[TASK STATEMENT]
Give the records below again, word for word. No pictures belong in the copy.

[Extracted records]
☆ ☆ ☆ ☆ ☆
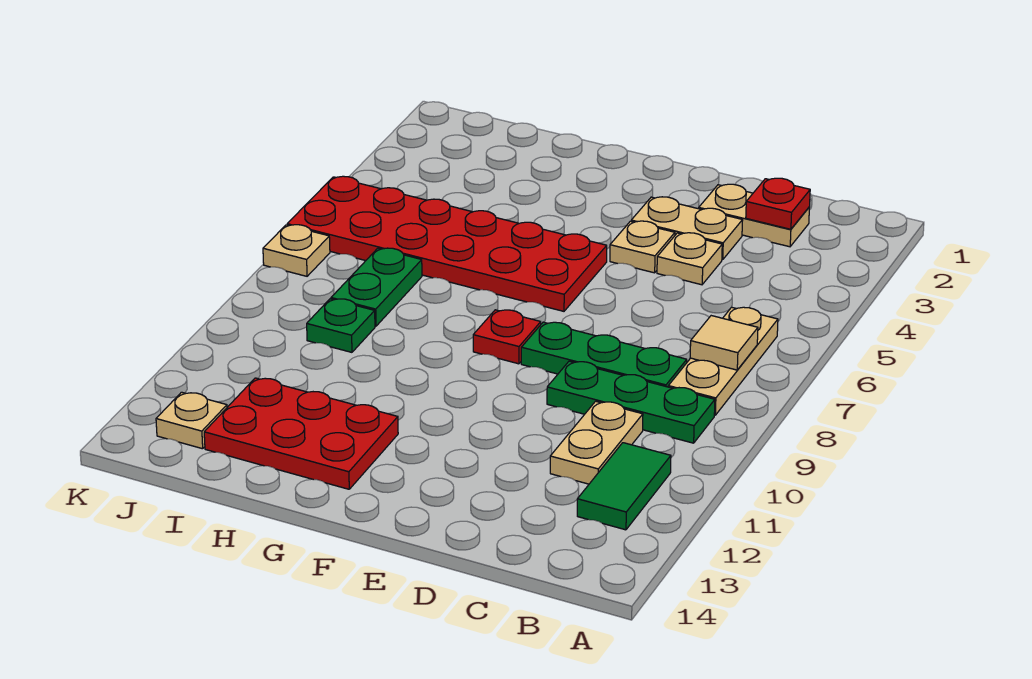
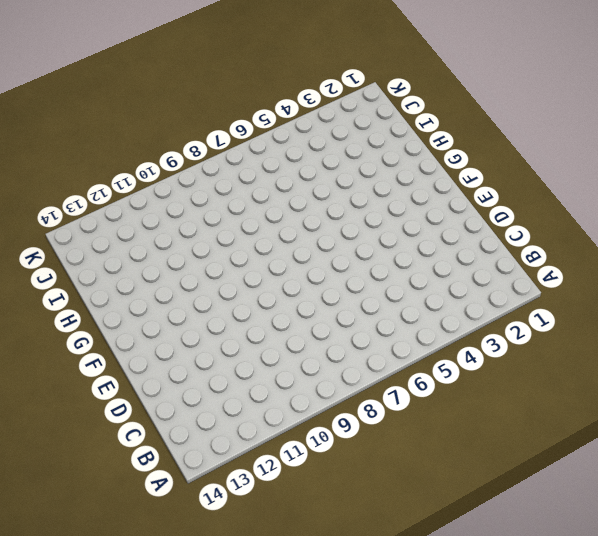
none -> tan plate B6:B8 level 1
none -> green plate B9:D9 level 1
none -> green tile B11:B12 level 1

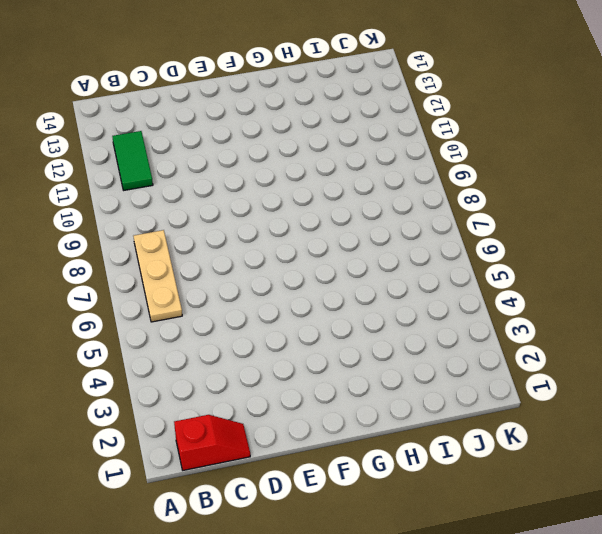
red slope B1:C1 level 1 top B -> none
none -> green plate B9:D9 level 1
none -> tan plate C2:D2 level 1
none -> green plate C8:E8 level 1

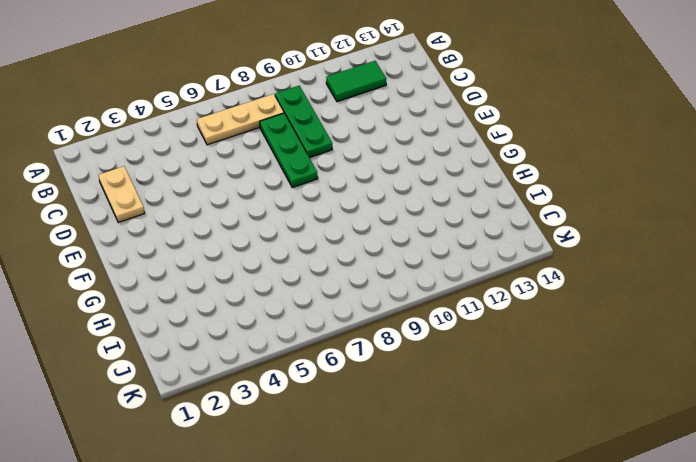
none -> tan plate C10:C11 level 1
none -> tan plate D3:E3 level 1
none -> tan plate D4 level 1

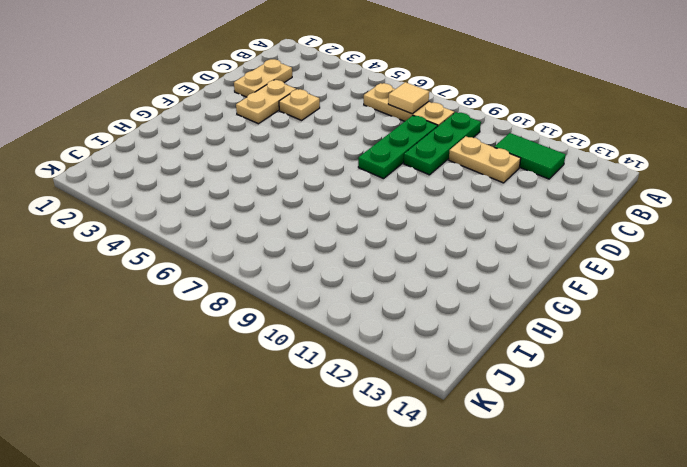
none -> tan plate E4 level 1
none -> red plate F5:K6 level 1
none -> red plate F8 level 1

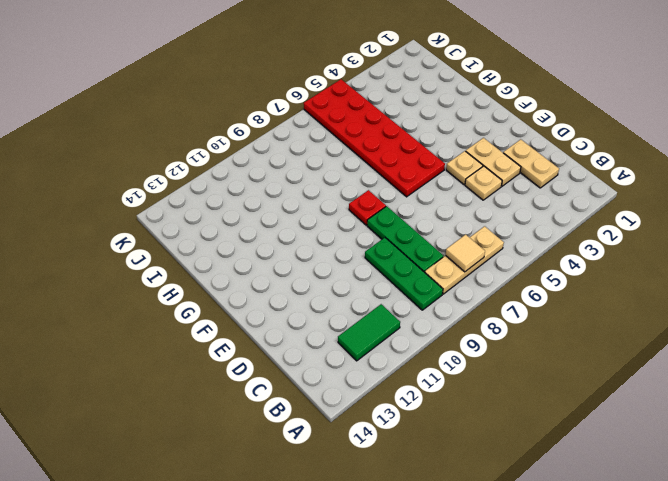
none -> tan plate C10:C11 level 1
none -> red plate G12:I13 level 1
none -> green plate I7:I8 level 1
☆ ☆ ☆ ☆ ☆
[RESULT FOR THIS TASK]
none -> tan plate B6:B8 level 1
none -> green plate B9:D9 level 1
none -> green tile B11:B12 level 1

red slope B1:C1 level 1 top B -> none
none -> green plate B9:D9 level 1
none -> tan plate C2:D2 level 1
none -> green plate C8:E8 level 1

none -> tan plate C10:C11 level 1
none -> tan plate D3:E3 level 1
none -> tan plate D4 level 1

none -> tan plate E4 level 1
none -> red plate F5:K6 level 1
none -> red plate F8 level 1

none -> tan plate C10:C11 level 1
none -> red plate G12:I13 level 1
none -> green plate I7:I8 level 1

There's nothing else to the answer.